(Exercise objective): Set down the lines below, exactly, starting at the one that contains "[(540,294),(533,312),(550,318),(557,301),(540,294)]" and stopping at the last line, inclusive. Omit pictures.

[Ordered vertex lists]

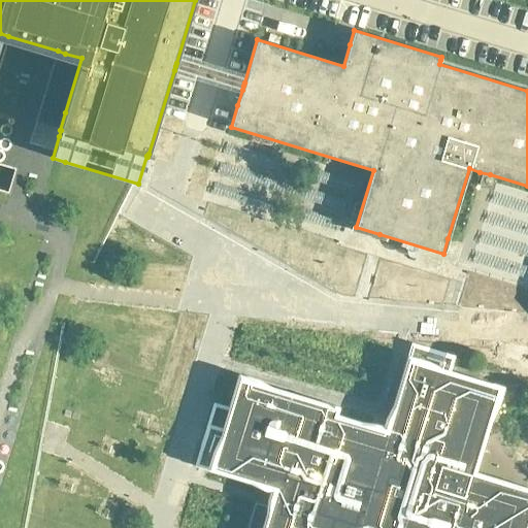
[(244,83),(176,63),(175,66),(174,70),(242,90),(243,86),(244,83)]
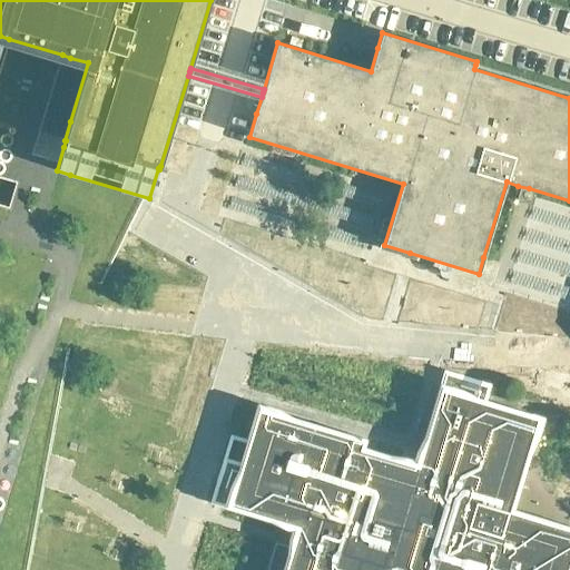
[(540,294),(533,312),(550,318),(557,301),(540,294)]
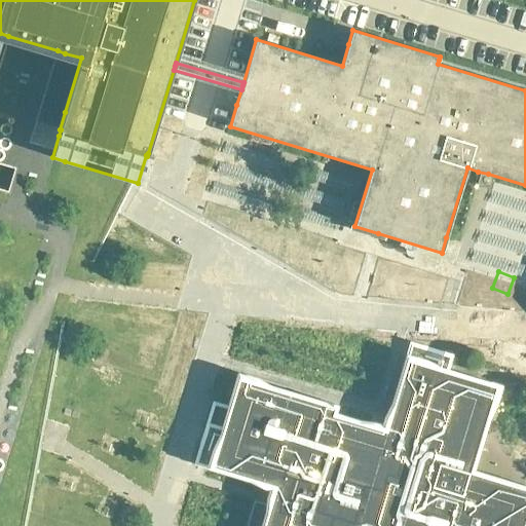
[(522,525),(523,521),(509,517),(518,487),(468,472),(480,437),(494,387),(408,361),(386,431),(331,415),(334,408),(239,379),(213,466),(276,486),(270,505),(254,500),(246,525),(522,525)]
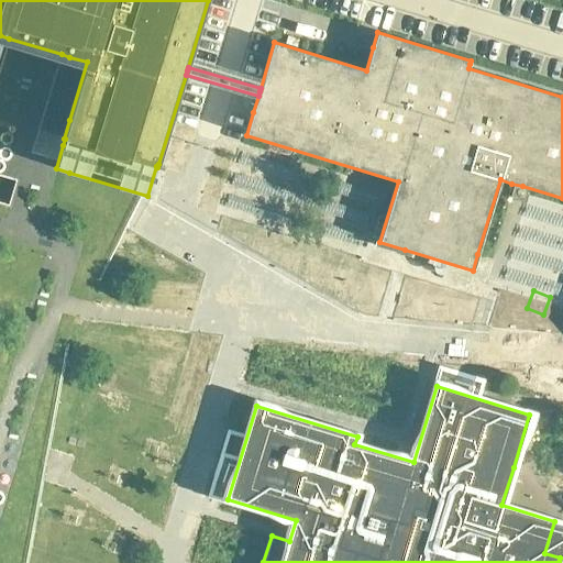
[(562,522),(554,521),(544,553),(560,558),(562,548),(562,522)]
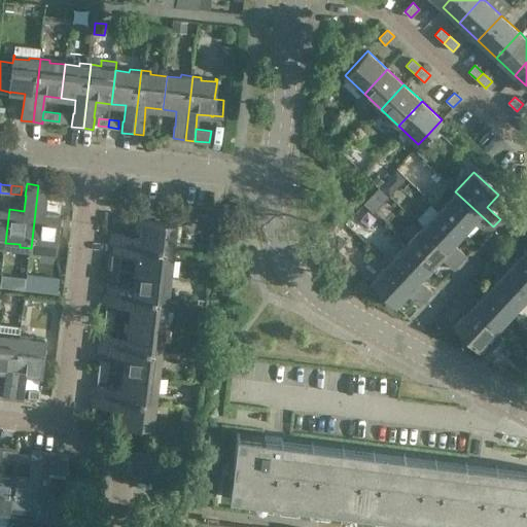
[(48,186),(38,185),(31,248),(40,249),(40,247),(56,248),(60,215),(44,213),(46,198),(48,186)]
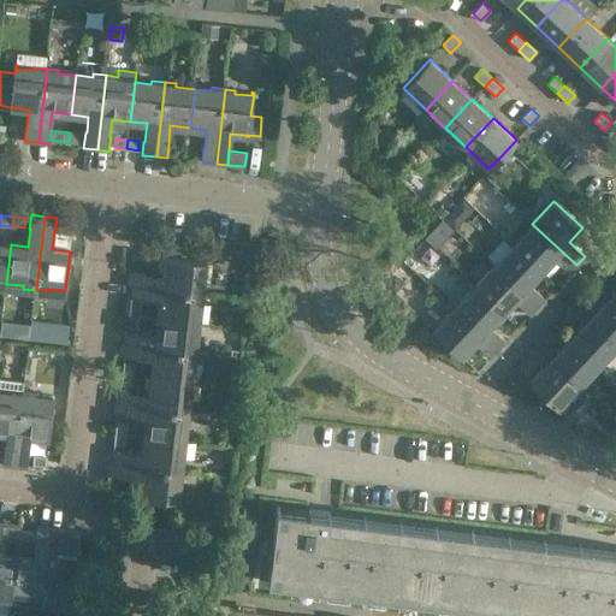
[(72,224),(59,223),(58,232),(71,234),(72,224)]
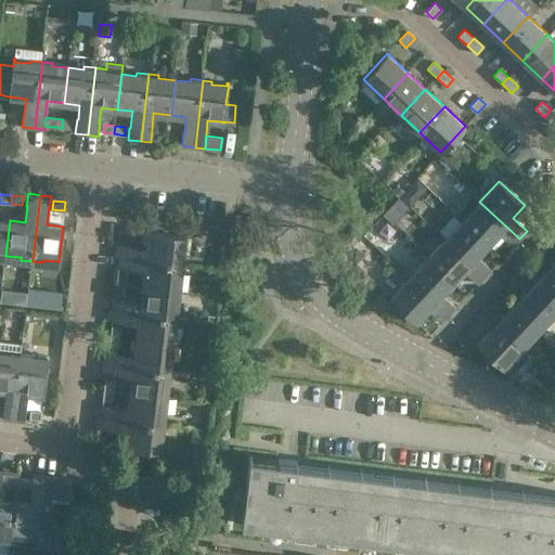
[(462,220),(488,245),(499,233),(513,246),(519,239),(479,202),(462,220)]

(Exercise output):
[(540,294),(533,312),(550,318),(557,301),(540,294)]
[(522,525),(523,521),(509,517),(518,487),(468,472),(480,437),(494,387),(408,361),(386,431),(331,415),(334,408),(239,379),(213,466),(276,486),(270,505),(254,500),(246,525),(522,525)]
[(562,522),(554,521),(544,553),(560,558),(562,548),(562,522)]
[(48,186),(38,185),(31,248),(40,249),(40,247),(56,248),(60,215),(44,213),(46,198),(48,186)]
[(72,224),(59,223),(58,232),(71,234),(72,224)]
[(462,220),(488,245),(499,233),(513,246),(519,239),(479,202),(462,220)]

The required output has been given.